"""

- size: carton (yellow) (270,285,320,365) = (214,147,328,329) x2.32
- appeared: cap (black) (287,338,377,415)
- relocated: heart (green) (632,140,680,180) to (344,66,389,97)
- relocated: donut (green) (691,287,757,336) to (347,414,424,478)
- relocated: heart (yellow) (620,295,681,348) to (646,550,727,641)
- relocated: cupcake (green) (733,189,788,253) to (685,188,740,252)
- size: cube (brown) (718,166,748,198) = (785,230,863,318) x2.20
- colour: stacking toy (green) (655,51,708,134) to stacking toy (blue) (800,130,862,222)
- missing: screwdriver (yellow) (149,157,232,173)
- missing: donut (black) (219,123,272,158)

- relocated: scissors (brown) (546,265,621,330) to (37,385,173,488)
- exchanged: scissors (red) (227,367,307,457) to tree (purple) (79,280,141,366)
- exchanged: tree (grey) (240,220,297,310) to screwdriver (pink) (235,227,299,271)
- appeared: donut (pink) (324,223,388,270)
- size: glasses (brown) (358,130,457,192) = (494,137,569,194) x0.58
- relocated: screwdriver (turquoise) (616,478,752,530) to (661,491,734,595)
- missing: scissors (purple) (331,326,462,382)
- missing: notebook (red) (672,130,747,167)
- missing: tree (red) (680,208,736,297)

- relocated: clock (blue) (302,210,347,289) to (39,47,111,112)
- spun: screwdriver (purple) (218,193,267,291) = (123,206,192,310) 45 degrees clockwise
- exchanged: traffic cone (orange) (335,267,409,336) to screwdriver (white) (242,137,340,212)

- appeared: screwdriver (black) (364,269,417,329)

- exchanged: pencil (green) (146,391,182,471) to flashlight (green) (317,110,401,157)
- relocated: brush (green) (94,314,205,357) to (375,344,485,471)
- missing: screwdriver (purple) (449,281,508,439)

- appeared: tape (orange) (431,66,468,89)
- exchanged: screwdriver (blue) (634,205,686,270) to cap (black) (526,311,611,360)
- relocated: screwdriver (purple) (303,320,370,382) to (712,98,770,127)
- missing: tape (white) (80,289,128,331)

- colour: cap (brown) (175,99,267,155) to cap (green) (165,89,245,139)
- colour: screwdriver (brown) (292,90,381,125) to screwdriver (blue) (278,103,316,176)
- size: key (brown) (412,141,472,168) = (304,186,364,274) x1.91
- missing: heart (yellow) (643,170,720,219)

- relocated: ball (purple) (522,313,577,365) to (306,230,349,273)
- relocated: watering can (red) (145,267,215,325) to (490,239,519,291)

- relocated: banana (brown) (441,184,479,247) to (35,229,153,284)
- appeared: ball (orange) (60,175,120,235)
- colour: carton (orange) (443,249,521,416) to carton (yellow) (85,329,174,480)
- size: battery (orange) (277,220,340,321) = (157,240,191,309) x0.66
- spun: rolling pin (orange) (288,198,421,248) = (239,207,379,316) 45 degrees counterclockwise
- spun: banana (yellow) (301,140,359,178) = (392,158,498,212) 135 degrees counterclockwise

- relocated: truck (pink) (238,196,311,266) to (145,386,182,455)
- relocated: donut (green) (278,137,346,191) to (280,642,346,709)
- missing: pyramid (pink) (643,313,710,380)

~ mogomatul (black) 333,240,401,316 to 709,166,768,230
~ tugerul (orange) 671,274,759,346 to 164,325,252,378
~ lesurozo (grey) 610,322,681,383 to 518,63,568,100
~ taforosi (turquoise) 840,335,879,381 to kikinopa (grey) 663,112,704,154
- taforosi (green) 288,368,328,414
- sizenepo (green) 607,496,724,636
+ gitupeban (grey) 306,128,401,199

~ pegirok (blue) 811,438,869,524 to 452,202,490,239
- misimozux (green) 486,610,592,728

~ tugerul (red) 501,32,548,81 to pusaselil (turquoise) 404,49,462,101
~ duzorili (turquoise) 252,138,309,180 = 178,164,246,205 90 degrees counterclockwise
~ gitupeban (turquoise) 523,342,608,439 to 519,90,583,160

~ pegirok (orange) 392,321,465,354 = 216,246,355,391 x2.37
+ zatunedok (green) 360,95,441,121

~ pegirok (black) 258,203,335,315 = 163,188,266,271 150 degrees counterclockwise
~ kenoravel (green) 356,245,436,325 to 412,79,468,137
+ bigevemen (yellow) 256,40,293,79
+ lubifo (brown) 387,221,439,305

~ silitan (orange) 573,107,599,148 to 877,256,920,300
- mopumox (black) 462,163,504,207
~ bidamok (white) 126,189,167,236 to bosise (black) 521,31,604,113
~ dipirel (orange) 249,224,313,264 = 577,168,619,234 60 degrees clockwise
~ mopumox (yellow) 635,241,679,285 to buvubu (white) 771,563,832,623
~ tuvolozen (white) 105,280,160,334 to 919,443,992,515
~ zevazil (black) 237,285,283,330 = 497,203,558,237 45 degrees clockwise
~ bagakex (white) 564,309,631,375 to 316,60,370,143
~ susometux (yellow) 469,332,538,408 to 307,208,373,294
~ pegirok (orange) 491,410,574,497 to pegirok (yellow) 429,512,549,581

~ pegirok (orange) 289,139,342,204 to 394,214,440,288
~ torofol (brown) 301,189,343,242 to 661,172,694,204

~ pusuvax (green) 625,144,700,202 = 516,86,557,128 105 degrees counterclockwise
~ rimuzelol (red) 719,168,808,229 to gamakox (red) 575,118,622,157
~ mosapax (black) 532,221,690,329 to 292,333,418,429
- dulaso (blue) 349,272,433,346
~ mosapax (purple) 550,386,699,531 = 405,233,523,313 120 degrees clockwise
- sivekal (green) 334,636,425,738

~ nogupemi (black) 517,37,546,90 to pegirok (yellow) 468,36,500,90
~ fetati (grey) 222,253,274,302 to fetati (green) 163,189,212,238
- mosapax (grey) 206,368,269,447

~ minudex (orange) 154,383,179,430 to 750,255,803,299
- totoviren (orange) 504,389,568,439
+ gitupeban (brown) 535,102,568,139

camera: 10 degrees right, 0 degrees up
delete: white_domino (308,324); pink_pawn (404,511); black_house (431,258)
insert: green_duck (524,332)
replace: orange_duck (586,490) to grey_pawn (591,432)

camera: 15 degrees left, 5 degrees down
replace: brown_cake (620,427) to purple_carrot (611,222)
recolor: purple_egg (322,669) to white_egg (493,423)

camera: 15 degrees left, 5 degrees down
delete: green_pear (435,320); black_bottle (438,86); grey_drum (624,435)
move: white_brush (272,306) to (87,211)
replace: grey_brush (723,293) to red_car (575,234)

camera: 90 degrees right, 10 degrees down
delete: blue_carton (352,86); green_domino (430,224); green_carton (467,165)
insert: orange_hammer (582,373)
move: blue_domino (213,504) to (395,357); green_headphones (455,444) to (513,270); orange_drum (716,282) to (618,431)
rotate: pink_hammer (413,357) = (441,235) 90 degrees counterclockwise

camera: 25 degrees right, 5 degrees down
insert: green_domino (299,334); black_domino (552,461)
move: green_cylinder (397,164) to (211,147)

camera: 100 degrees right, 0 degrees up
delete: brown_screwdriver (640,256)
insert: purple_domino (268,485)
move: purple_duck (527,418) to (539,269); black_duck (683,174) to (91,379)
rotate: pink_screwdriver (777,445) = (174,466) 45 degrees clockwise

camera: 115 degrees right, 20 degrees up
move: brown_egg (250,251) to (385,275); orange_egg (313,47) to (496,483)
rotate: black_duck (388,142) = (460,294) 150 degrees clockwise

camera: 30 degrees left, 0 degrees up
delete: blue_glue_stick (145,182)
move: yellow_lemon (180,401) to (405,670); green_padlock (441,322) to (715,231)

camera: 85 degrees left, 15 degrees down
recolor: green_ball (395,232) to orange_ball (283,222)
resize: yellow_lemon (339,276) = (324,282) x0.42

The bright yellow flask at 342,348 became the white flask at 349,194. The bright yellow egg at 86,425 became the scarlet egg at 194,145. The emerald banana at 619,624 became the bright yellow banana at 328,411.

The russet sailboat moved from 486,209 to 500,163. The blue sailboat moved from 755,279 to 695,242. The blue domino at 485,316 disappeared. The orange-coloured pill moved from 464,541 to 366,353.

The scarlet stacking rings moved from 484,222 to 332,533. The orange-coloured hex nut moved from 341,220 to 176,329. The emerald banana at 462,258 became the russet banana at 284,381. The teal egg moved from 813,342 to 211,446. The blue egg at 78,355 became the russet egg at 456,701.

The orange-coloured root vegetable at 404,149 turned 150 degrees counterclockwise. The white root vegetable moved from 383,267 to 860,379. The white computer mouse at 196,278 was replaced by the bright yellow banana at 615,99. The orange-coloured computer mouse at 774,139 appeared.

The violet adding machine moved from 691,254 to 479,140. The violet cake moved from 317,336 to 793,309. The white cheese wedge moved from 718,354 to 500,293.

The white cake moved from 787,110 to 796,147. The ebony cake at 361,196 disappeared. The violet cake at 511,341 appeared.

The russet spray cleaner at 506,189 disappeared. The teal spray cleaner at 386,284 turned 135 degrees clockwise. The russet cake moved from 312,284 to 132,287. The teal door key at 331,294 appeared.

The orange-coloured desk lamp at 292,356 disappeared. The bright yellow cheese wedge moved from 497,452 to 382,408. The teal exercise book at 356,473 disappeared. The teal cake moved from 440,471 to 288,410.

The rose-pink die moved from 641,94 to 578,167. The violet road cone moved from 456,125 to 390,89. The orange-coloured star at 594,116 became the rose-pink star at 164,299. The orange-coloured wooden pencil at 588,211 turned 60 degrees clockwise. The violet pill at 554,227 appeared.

"""

• [ACTIVITY]:
Scan the entries above, and wherever a line holds the string "taforosi", copy it.

• [TASK RESULT]:
~ taforosi (turquoise) 840,335,879,381 to kikinopa (grey) 663,112,704,154
- taforosi (green) 288,368,328,414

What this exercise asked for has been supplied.